• TASK TO COMPLETE
The required output is the line that contains "(300, 244) = (351, 388): green jar -> none" through the last line of the data, retyped verbatim and with nothing added.

□ □ □

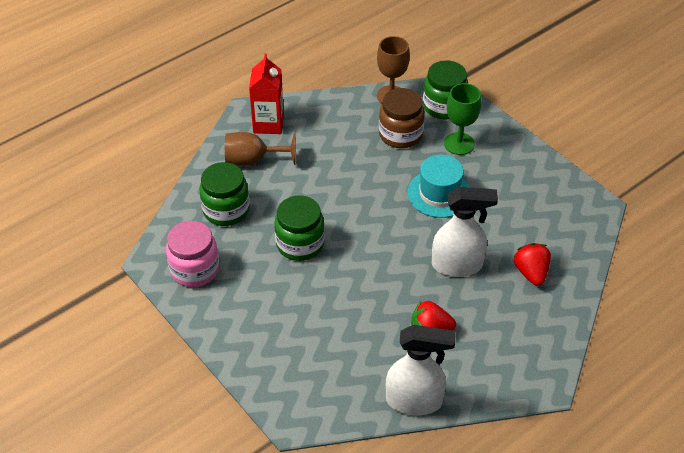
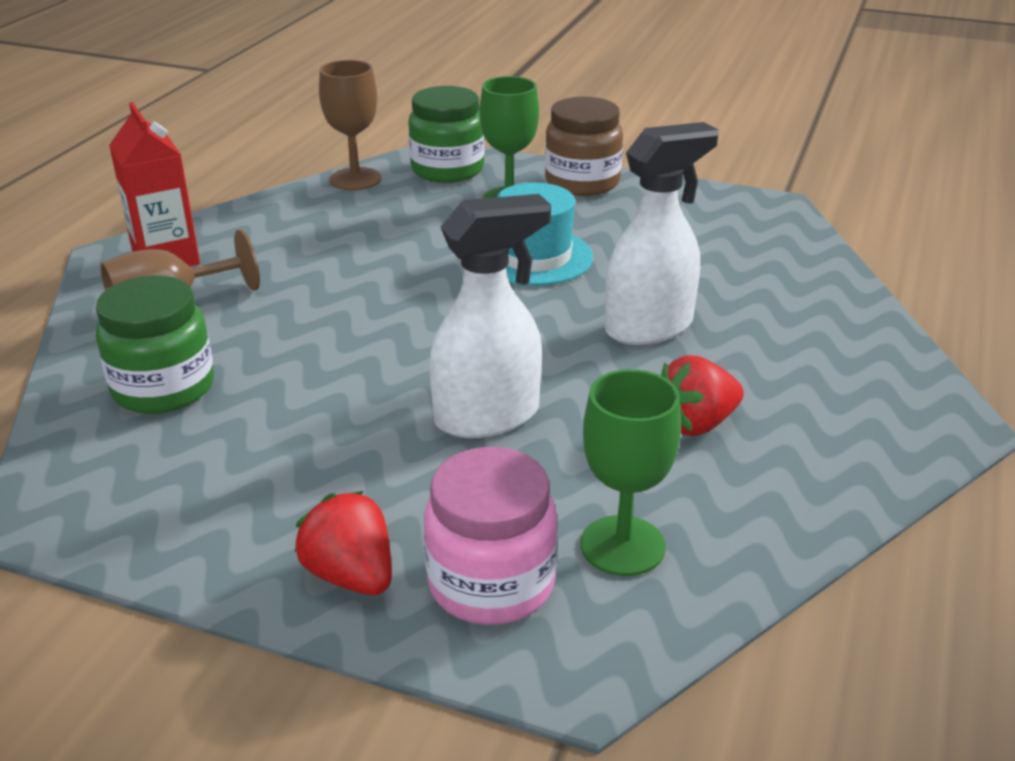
camera: 30 degrees left, 15 degrees down
(195, 269) = (156, 497): pink jar -> pink jar (491, 583)
(300, 244) = (351, 388): green jar -> none
(350, 376) = (622, 546): none -> green goblet
(400, 134) = (408, 213): brown jar -> brown jar (582, 182)
(414, 401) = (777, 534): white spray bottle -> white spray bottle (488, 416)
(531, 273) = (768, 300): red strawberry -> red strawberry (351, 575)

□ □ □

• EXERCISE OUTPUT
(300, 244) = (351, 388): green jar -> none
(350, 376) = (622, 546): none -> green goblet
(400, 134) = (408, 213): brown jar -> brown jar (582, 182)
(414, 401) = (777, 534): white spray bottle -> white spray bottle (488, 416)
(531, 273) = (768, 300): red strawberry -> red strawberry (351, 575)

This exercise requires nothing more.